▶ **ABOUT THIS EXERCISE**:
Of the material below, the lines to be retyped are those from the line containing "red cone: 0 -> 2" through the line containing "purple rolling pin: 4 -> 3", inclusive; reproduce them exactly.

═════ DATA ═════

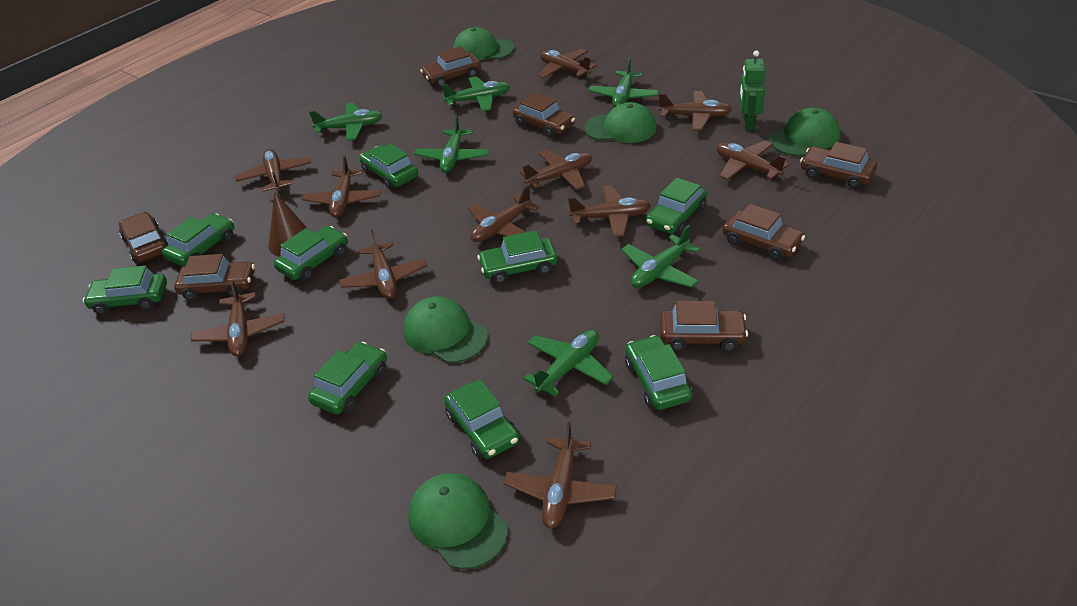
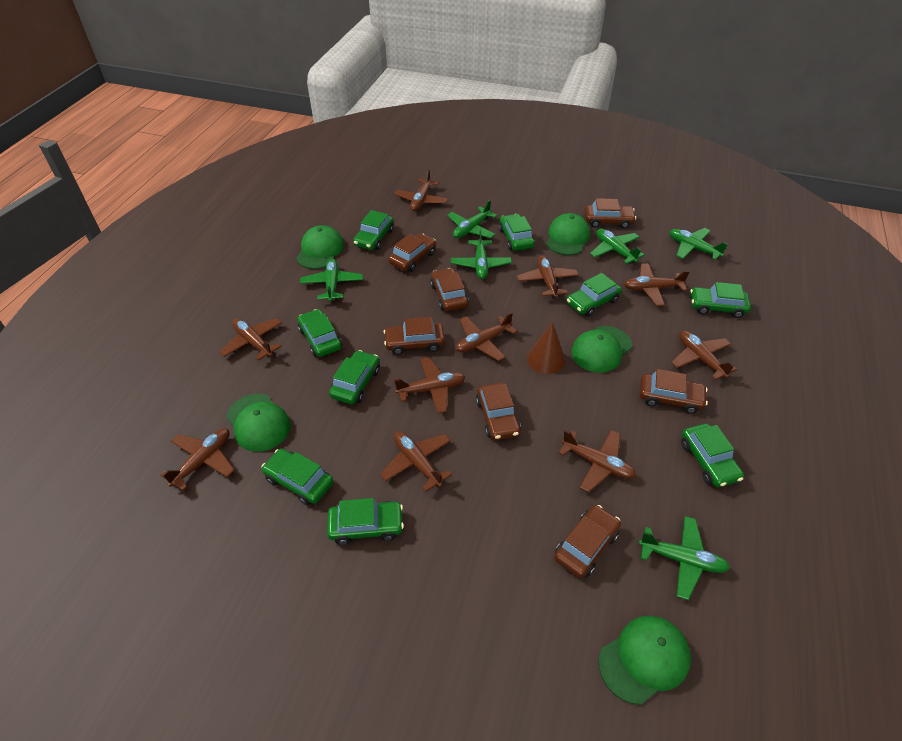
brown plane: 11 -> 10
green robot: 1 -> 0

═════
═════ DATA ═════

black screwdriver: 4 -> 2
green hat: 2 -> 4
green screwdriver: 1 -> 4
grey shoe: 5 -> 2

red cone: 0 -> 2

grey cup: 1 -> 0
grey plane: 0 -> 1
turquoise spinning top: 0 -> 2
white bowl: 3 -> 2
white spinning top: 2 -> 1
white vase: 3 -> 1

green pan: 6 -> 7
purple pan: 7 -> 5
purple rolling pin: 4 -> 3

═════

▶ **WRITTEN SOLUTION**:
red cone: 0 -> 2

grey cup: 1 -> 0
grey plane: 0 -> 1
turquoise spinning top: 0 -> 2
white bowl: 3 -> 2
white spinning top: 2 -> 1
white vase: 3 -> 1

green pan: 6 -> 7
purple pan: 7 -> 5
purple rolling pin: 4 -> 3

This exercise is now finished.